[ABOUT THIS TASK]: Find the line with "ENC3 pin DT: GP15 -> GP26" in the entries below, then reproduce it and every line after it down to and including the line with "RFID2 pin SCK: GP13 -> GP18", exactly.

[DATASET ENTRIES]:
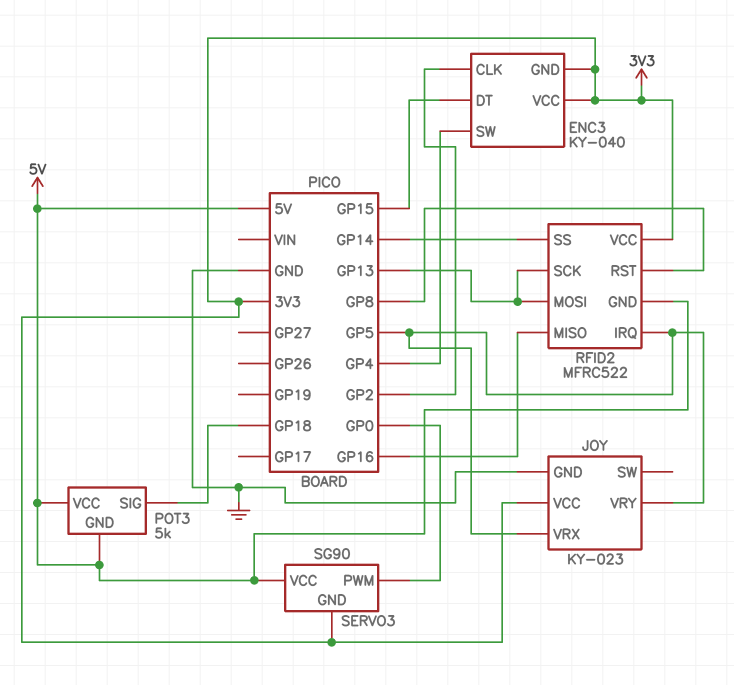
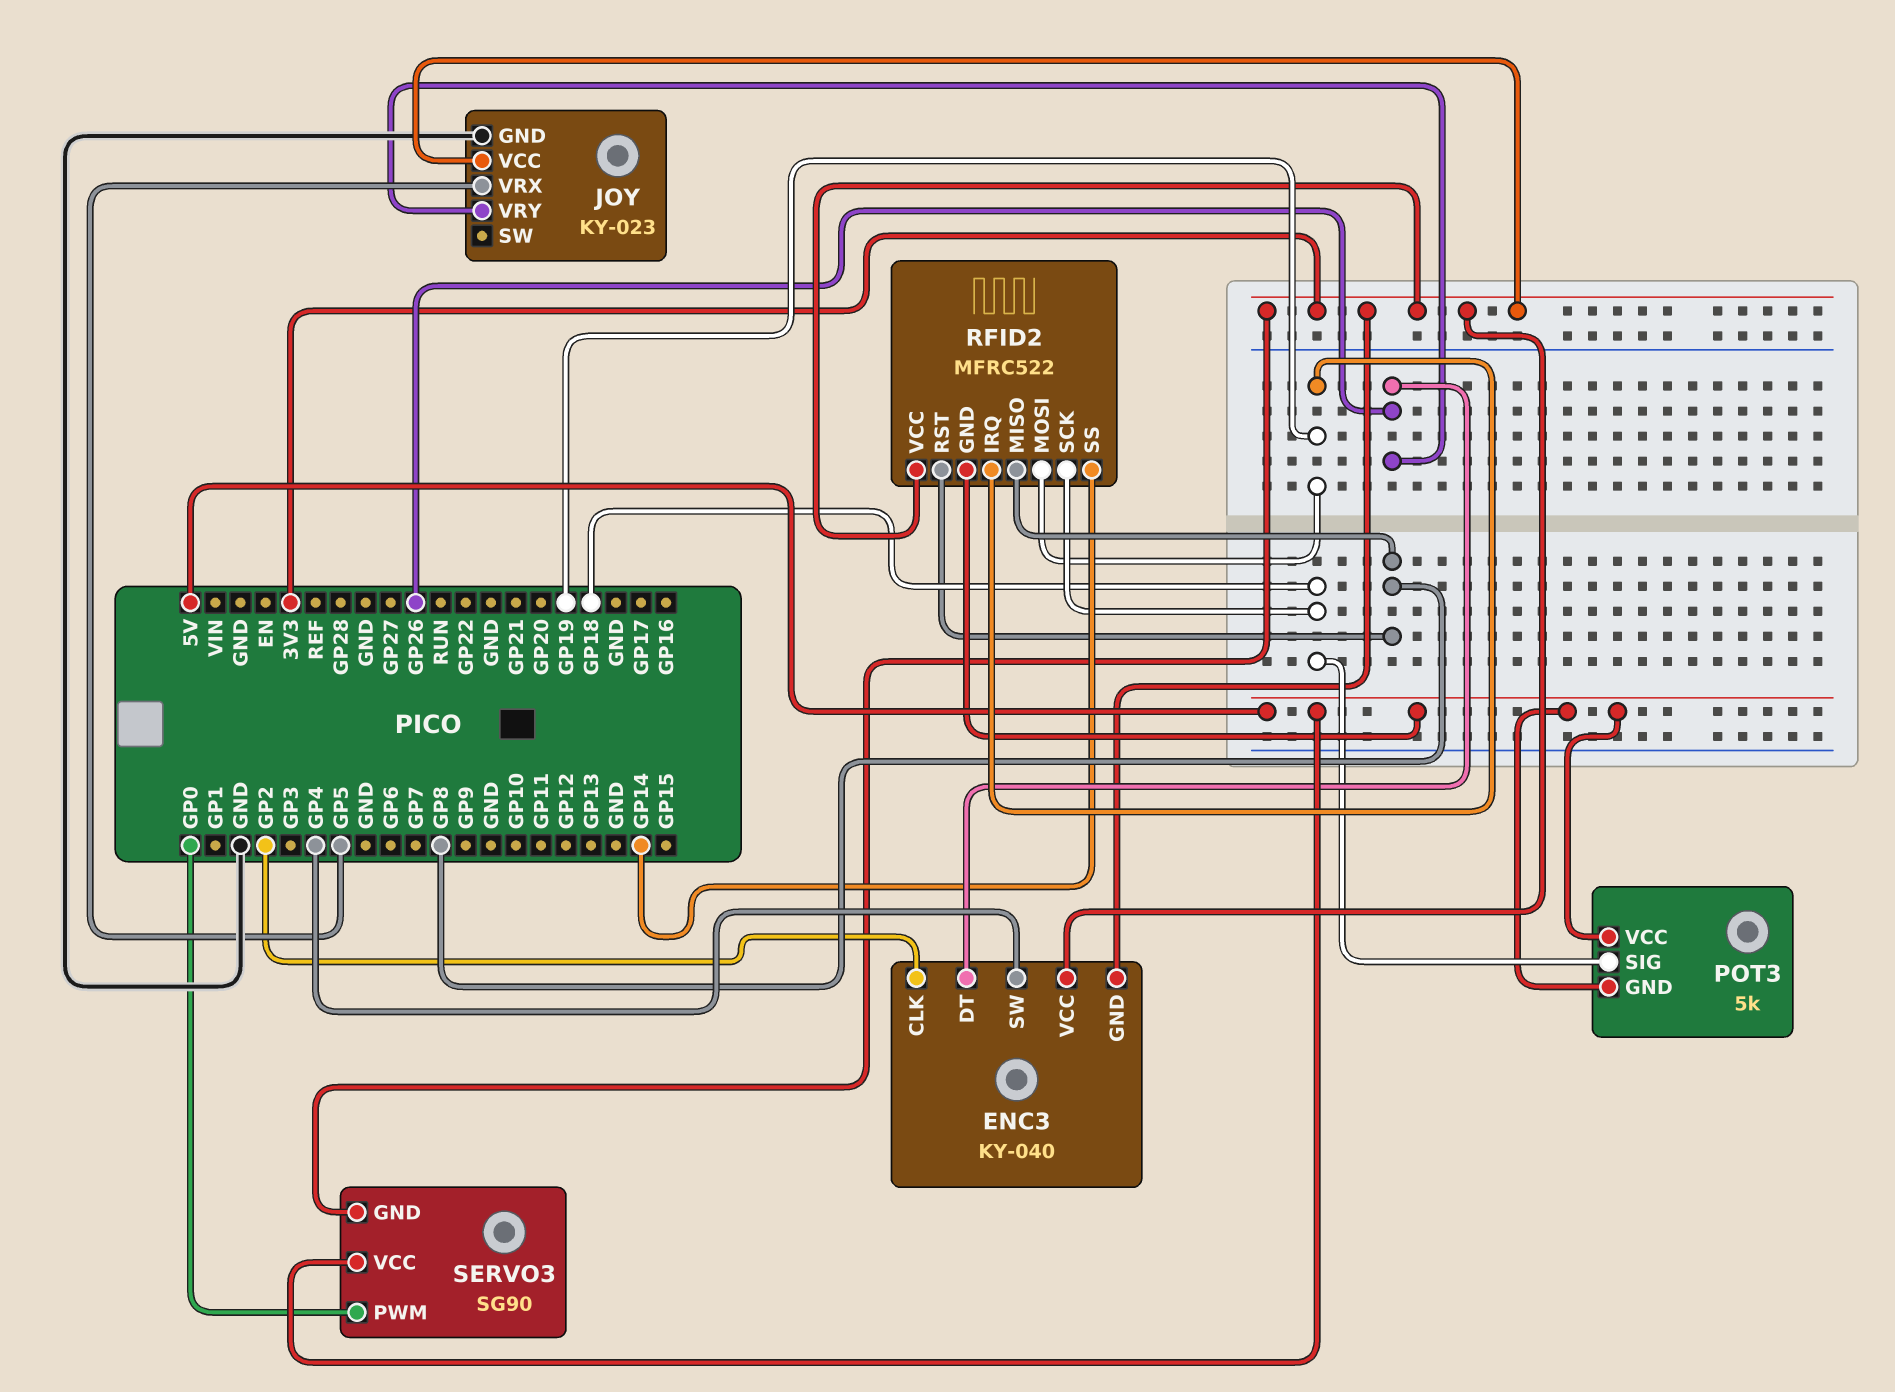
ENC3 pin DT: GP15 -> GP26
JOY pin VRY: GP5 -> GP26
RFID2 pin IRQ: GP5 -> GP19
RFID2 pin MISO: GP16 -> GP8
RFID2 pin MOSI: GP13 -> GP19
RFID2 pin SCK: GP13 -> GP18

==

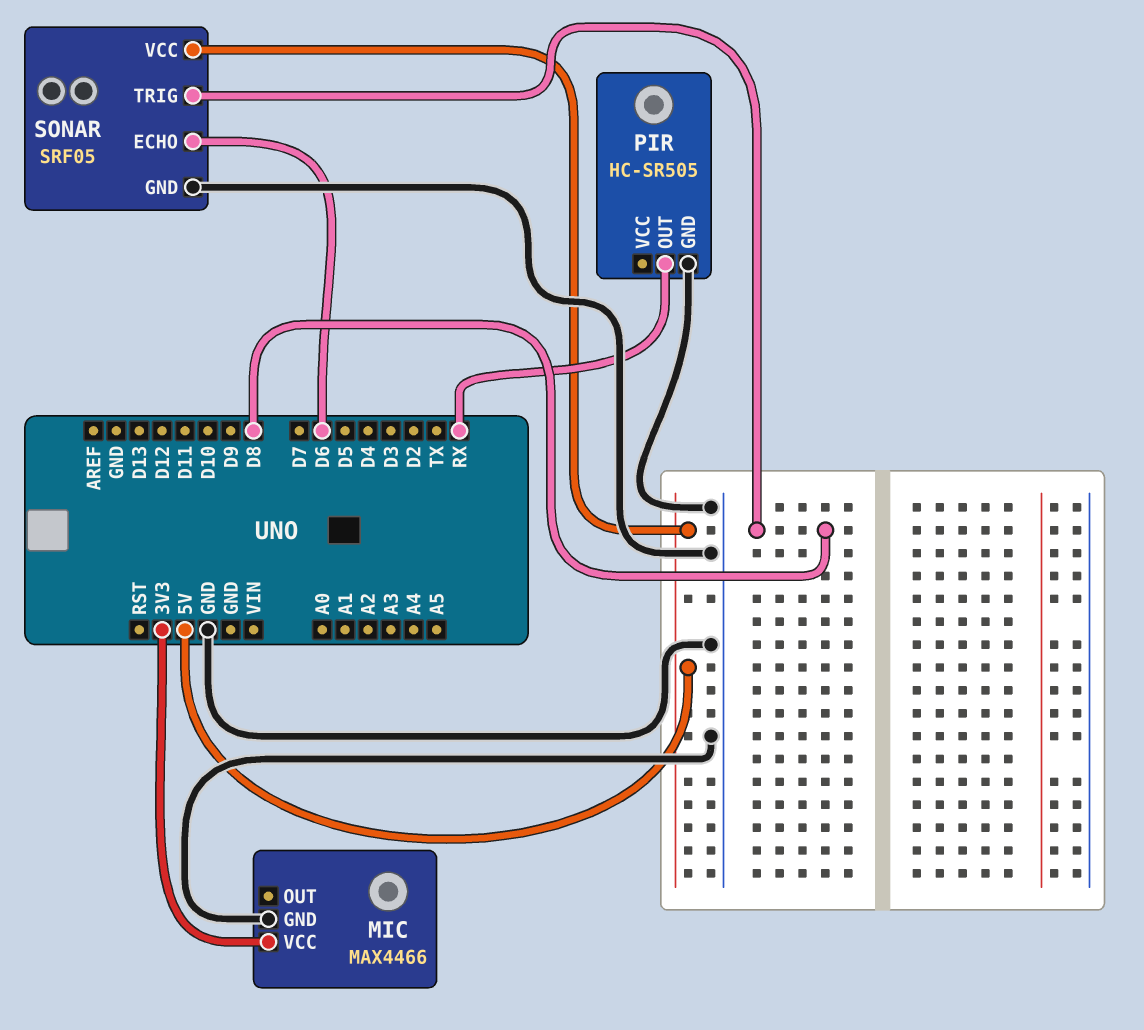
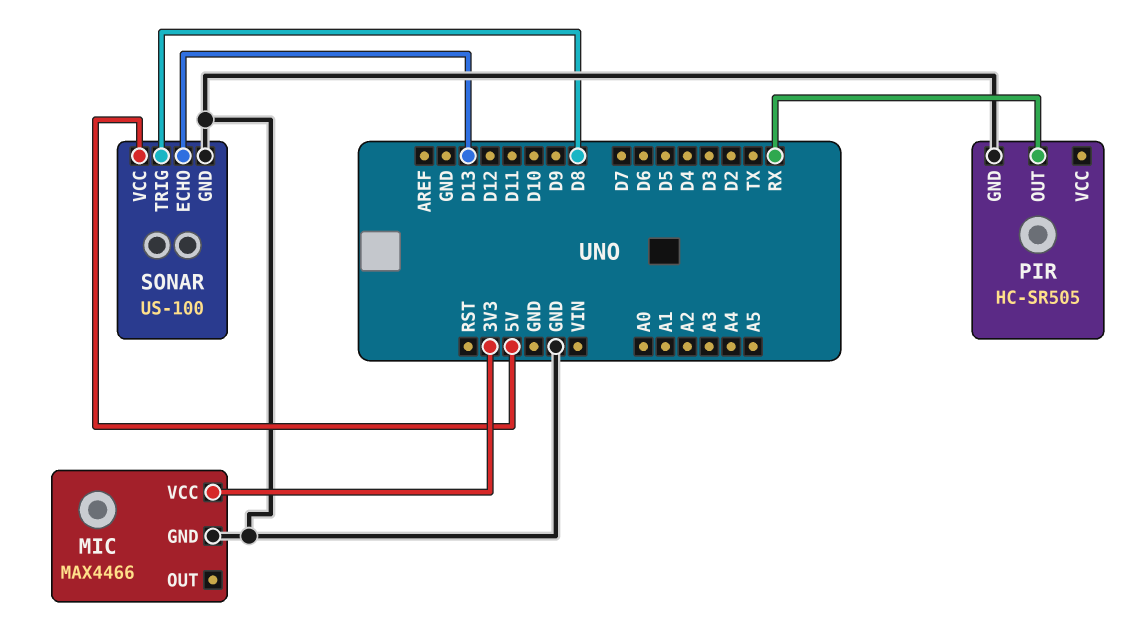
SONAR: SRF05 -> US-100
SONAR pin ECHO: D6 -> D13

---

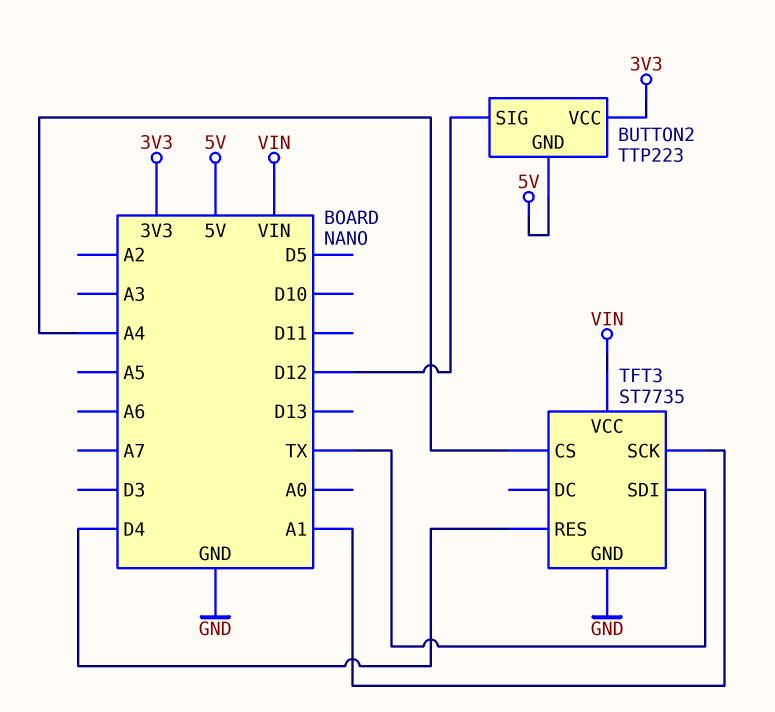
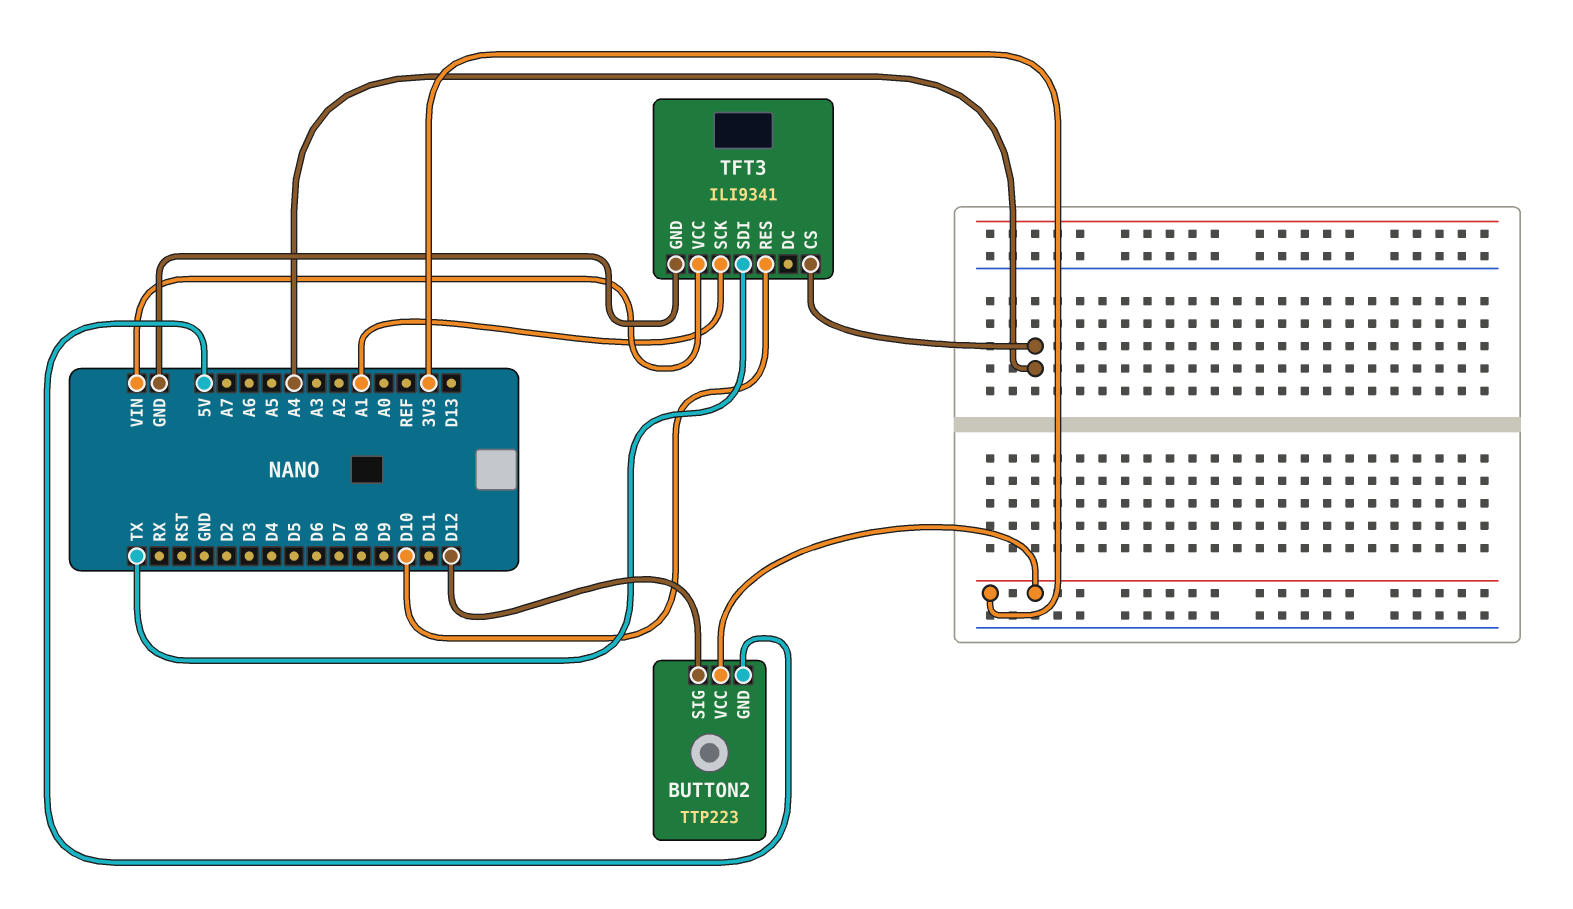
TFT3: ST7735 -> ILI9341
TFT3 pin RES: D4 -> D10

[WRITTEN ANSWER]:
ENC3 pin DT: GP15 -> GP26
JOY pin VRY: GP5 -> GP26
RFID2 pin IRQ: GP5 -> GP19
RFID2 pin MISO: GP16 -> GP8
RFID2 pin MOSI: GP13 -> GP19
RFID2 pin SCK: GP13 -> GP18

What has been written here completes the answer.